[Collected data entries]
※ ※ ※
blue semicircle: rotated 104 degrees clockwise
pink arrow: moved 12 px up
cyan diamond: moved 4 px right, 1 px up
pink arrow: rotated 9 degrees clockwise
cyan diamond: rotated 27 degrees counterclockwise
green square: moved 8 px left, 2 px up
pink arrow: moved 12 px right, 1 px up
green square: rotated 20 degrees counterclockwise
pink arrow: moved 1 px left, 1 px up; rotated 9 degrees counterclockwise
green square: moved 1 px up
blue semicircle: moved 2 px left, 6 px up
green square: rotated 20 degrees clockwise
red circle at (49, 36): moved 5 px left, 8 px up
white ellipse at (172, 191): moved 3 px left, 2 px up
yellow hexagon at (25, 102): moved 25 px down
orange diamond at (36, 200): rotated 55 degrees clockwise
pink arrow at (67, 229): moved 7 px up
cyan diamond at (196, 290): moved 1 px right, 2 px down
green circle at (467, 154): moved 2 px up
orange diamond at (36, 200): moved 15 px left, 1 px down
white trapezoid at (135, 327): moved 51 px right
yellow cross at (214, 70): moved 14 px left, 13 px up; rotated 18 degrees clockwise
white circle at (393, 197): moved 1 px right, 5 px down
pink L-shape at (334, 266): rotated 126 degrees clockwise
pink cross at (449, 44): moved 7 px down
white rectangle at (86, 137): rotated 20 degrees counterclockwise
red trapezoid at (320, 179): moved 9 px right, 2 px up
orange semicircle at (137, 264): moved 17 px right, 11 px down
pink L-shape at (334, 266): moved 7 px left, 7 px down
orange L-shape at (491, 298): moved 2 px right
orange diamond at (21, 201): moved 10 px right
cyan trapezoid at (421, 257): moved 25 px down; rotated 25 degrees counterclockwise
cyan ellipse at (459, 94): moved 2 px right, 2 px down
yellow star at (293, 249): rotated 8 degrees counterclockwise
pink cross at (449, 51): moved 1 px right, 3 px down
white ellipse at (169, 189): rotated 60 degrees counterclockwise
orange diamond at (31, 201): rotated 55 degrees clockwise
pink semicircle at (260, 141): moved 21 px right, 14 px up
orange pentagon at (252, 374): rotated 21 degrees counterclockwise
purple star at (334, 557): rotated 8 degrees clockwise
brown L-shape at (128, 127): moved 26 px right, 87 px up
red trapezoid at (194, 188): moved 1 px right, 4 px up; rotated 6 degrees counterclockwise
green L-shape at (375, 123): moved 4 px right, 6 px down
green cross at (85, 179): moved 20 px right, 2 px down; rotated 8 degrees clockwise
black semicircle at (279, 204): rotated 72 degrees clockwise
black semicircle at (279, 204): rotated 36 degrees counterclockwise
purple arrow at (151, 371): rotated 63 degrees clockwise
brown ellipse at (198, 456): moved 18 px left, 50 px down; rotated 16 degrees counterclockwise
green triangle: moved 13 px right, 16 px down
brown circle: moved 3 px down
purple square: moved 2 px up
※ ※ ※
GIVEN INSTRUCTION> Print every item above again, word for word, keeping each line unchanged and in its original order.

OUTPUT BELOW>
blue semicircle: rotated 104 degrees clockwise
pink arrow: moved 12 px up
cyan diamond: moved 4 px right, 1 px up
pink arrow: rotated 9 degrees clockwise
cyan diamond: rotated 27 degrees counterclockwise
green square: moved 8 px left, 2 px up
pink arrow: moved 12 px right, 1 px up
green square: rotated 20 degrees counterclockwise
pink arrow: moved 1 px left, 1 px up; rotated 9 degrees counterclockwise
green square: moved 1 px up
blue semicircle: moved 2 px left, 6 px up
green square: rotated 20 degrees clockwise
red circle at (49, 36): moved 5 px left, 8 px up
white ellipse at (172, 191): moved 3 px left, 2 px up
yellow hexagon at (25, 102): moved 25 px down
orange diamond at (36, 200): rotated 55 degrees clockwise
pink arrow at (67, 229): moved 7 px up
cyan diamond at (196, 290): moved 1 px right, 2 px down
green circle at (467, 154): moved 2 px up
orange diamond at (36, 200): moved 15 px left, 1 px down
white trapezoid at (135, 327): moved 51 px right
yellow cross at (214, 70): moved 14 px left, 13 px up; rotated 18 degrees clockwise
white circle at (393, 197): moved 1 px right, 5 px down
pink L-shape at (334, 266): rotated 126 degrees clockwise
pink cross at (449, 44): moved 7 px down
white rectangle at (86, 137): rotated 20 degrees counterclockwise
red trapezoid at (320, 179): moved 9 px right, 2 px up
orange semicircle at (137, 264): moved 17 px right, 11 px down
pink L-shape at (334, 266): moved 7 px left, 7 px down
orange L-shape at (491, 298): moved 2 px right
orange diamond at (21, 201): moved 10 px right
cyan trapezoid at (421, 257): moved 25 px down; rotated 25 degrees counterclockwise
cyan ellipse at (459, 94): moved 2 px right, 2 px down
yellow star at (293, 249): rotated 8 degrees counterclockwise
pink cross at (449, 51): moved 1 px right, 3 px down
white ellipse at (169, 189): rotated 60 degrees counterclockwise
orange diamond at (31, 201): rotated 55 degrees clockwise
pink semicircle at (260, 141): moved 21 px right, 14 px up
orange pentagon at (252, 374): rotated 21 degrees counterclockwise
purple star at (334, 557): rotated 8 degrees clockwise
brown L-shape at (128, 127): moved 26 px right, 87 px up
red trapezoid at (194, 188): moved 1 px right, 4 px up; rotated 6 degrees counterclockwise
green L-shape at (375, 123): moved 4 px right, 6 px down
green cross at (85, 179): moved 20 px right, 2 px down; rotated 8 degrees clockwise
black semicircle at (279, 204): rotated 72 degrees clockwise
black semicircle at (279, 204): rotated 36 degrees counterclockwise
purple arrow at (151, 371): rotated 63 degrees clockwise
brown ellipse at (198, 456): moved 18 px left, 50 px down; rotated 16 degrees counterclockwise
green triangle: moved 13 px right, 16 px down
brown circle: moved 3 px down
purple square: moved 2 px up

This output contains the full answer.